** TASK DETAILS **
With all images omitted, write out the records word for word.

Object correspondence data
=== Begin Enclosure ===

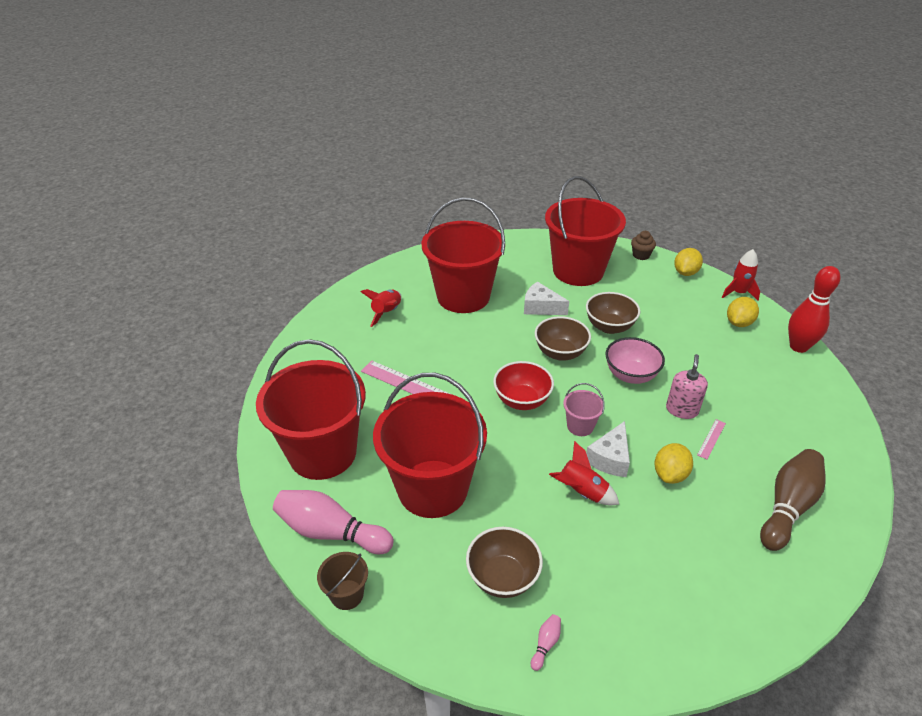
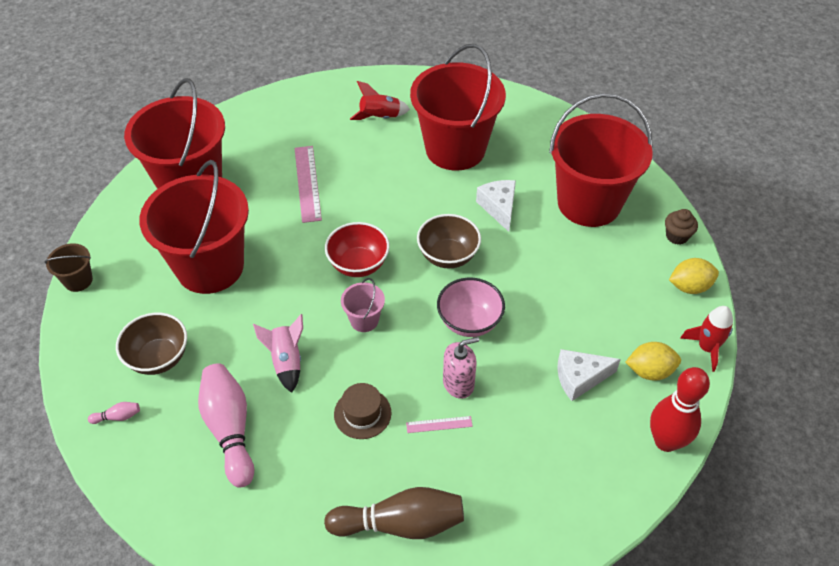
camera: 50 degrees right, 10 degrees up
pink bowling pin [273,490,394,554] -> pink bowling pin moved to [198,363,254,488]
red rocket [549,441,619,505] -> pink rocket [253,314,303,393]
brown bowl [586,292,640,334] -> none
white cheese [586,421,630,477] -> white cheese moved to [558,349,621,401]
yellow lemon [655,443,693,484] -> brown hat [334,383,391,439]

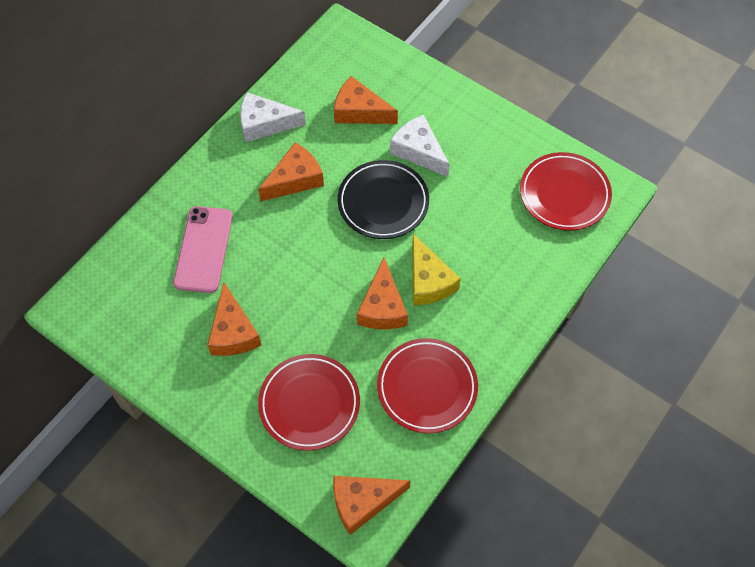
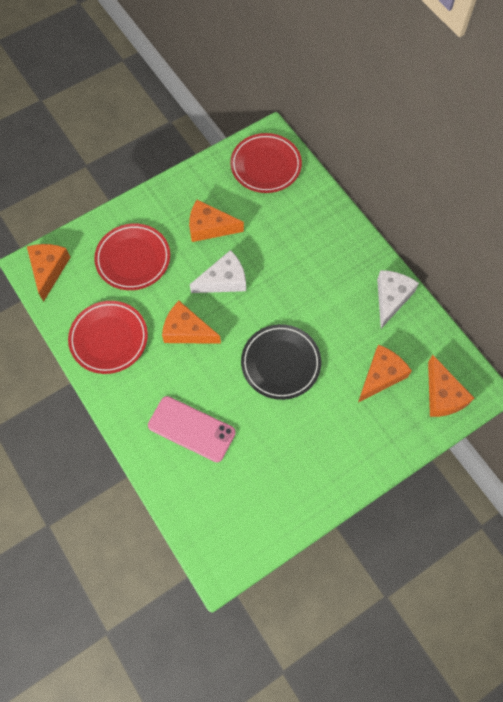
camera: 110 degrees right, 5 degrees up
pink phone [173,206,233,293] -> pink phone moved to [148,396,236,462]
orange cheese [258,142,324,201] -> orange cheese moved to [428,355,474,417]
white cheese [390,115,450,177] -> white cheese moved to [190,250,246,293]
yellow cheese [412,234,461,305] -> none
red plate [520,152,612,231] -> red plate moved to [230,133,302,193]

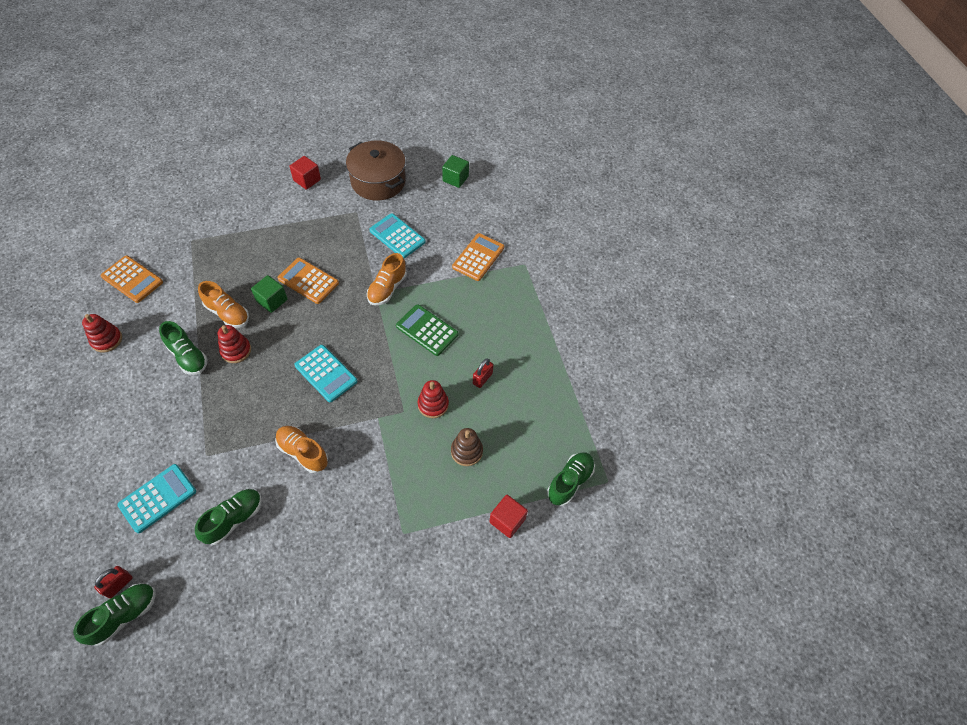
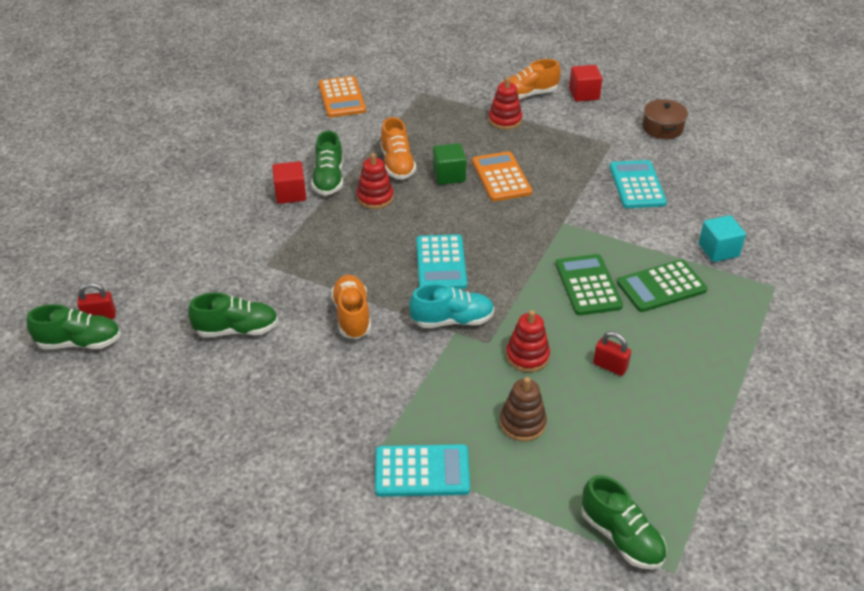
camera: 45 degrees right, 15 degrees down
red stacking toy [82,314,122,352] -> red stacking toy moved to [489,77,522,130]
turquoise calculator [117,464,196,533] -> turquoise calculator moved to [375,444,470,497]
brown pot [346,141,406,200] -> brown pot [642,99,688,139], size x0.56
orange shoe [367,253,407,305] -> orange shoe moved to [502,59,561,99]
green cube [442,155,469,188] -> none
orange calculator [452,233,504,281] -> turquoise cube [698,215,746,262]
red padlock [473,359,494,388] -> red padlock turned 45 degrees clockwise [593,331,631,376]
red cube [489,495,528,538] -> red cube moved to [272,161,306,204]
green shoe [547,453,595,506] -> green shoe turned 60 degrees clockwise [581,475,667,569]
none -> turquoise shoe [409,284,494,328]
none -> green calculator [617,259,707,312]

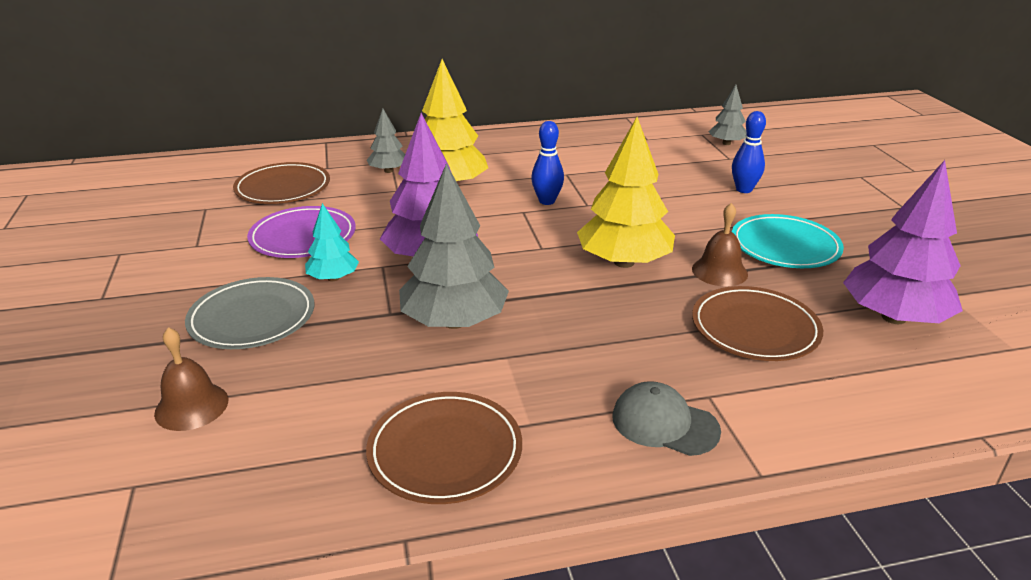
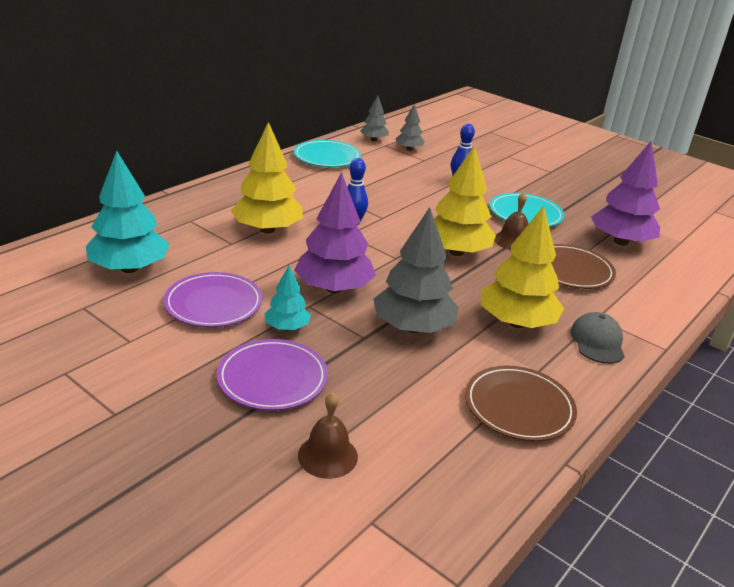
camera: 40 degrees left, 0 degrees up
grey plate [185,277,314,349] -> purple plate [217,339,328,411]
brown plate [233,162,330,204] -> turquoise tree [86,151,169,273]
grey tree [367,109,405,173] -> grey tree moved to [360,96,389,141]
grey cap [613,381,721,456] -> grey cap turned 105 degrees clockwise [571,312,625,364]
none -> turquoise plate [294,140,361,167]
none -> yellow tree [481,206,564,328]

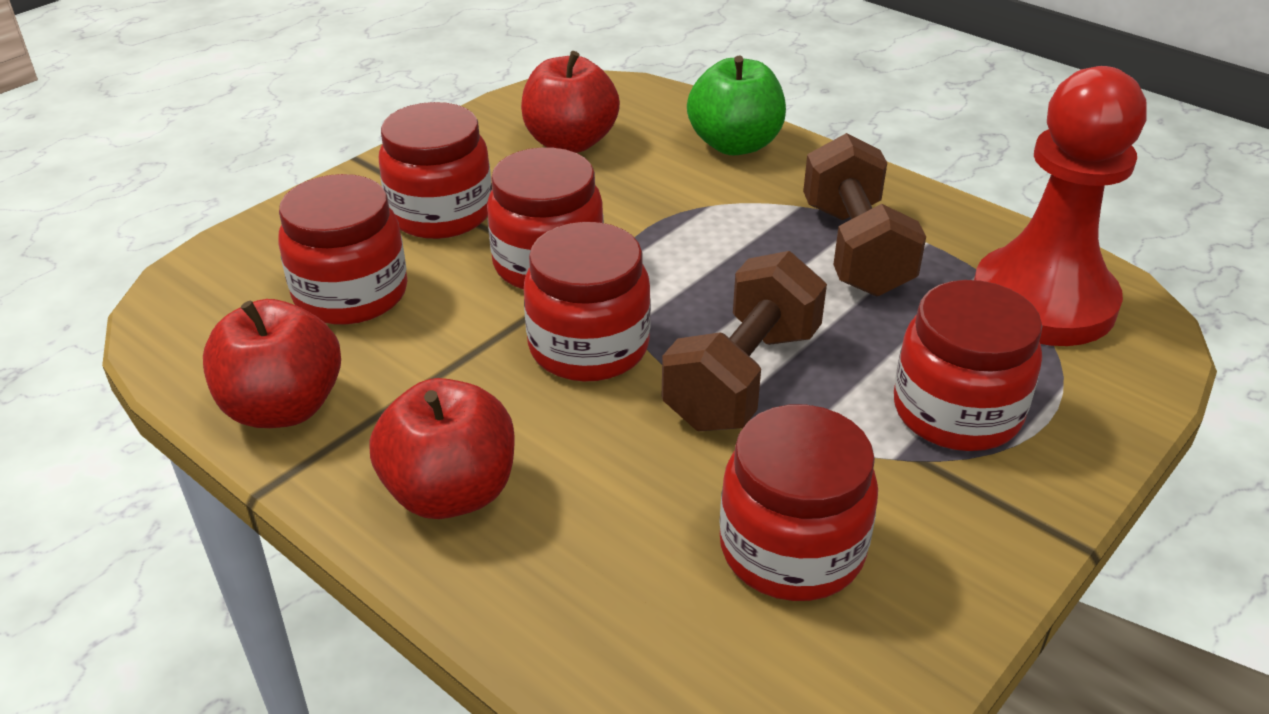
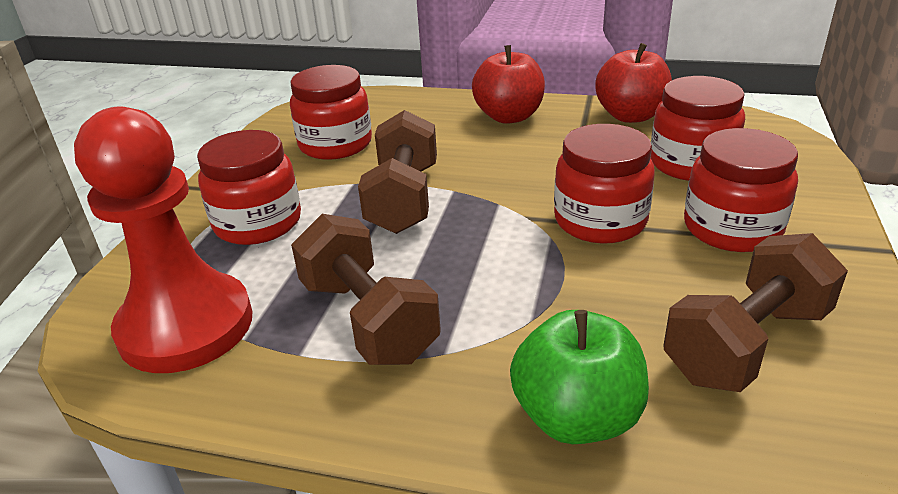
camera: 155 degrees right, 5 degrees down
red apple [521,51,620,153] -> brown dumbbell [663,233,848,392]
red jar [524,222,651,382] -> none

=== End Enclosure ===

** RESULT OF THIS EXERCISE **
camera: 50 degrees right, 10 degrees up
pink bowling pin [273,490,394,554] -> pink bowling pin moved to [198,363,254,488]
red rocket [549,441,619,505] -> pink rocket [253,314,303,393]
brown bowl [586,292,640,334] -> none
white cheese [586,421,630,477] -> white cheese moved to [558,349,621,401]
yellow lemon [655,443,693,484] -> brown hat [334,383,391,439]

camera: 110 degrees right, 5 degrees up
pink phone [173,206,233,293] -> pink phone moved to [148,396,236,462]
orange cheese [258,142,324,201] -> orange cheese moved to [428,355,474,417]
white cheese [390,115,450,177] -> white cheese moved to [190,250,246,293]
yellow cheese [412,234,461,305] -> none
red plate [520,152,612,231] -> red plate moved to [230,133,302,193]

camera: 45 degrees right, 15 degrees down
red stacking toy [82,314,122,352] -> red stacking toy moved to [489,77,522,130]
turquoise calculator [117,464,196,533] -> turquoise calculator moved to [375,444,470,497]
brown pot [346,141,406,200] -> brown pot [642,99,688,139], size x0.56
orange shoe [367,253,407,305] -> orange shoe moved to [502,59,561,99]
green cube [442,155,469,188] -> none
orange calculator [452,233,504,281] -> turquoise cube [698,215,746,262]
red padlock [473,359,494,388] -> red padlock turned 45 degrees clockwise [593,331,631,376]
red cube [489,495,528,538] -> red cube moved to [272,161,306,204]
green shoe [547,453,595,506] -> green shoe turned 60 degrees clockwise [581,475,667,569]
none -> turquoise shoe [409,284,494,328]
none -> green calculator [617,259,707,312]

camera: 40 degrees left, 0 degrees up
grey plate [185,277,314,349] -> purple plate [217,339,328,411]
brown plate [233,162,330,204] -> turquoise tree [86,151,169,273]
grey tree [367,109,405,173] -> grey tree moved to [360,96,389,141]
grey cap [613,381,721,456] -> grey cap turned 105 degrees clockwise [571,312,625,364]
none -> turquoise plate [294,140,361,167]
none -> yellow tree [481,206,564,328]

camera: 155 degrees right, 5 degrees down
red apple [521,51,620,153] -> brown dumbbell [663,233,848,392]
red jar [524,222,651,382] -> none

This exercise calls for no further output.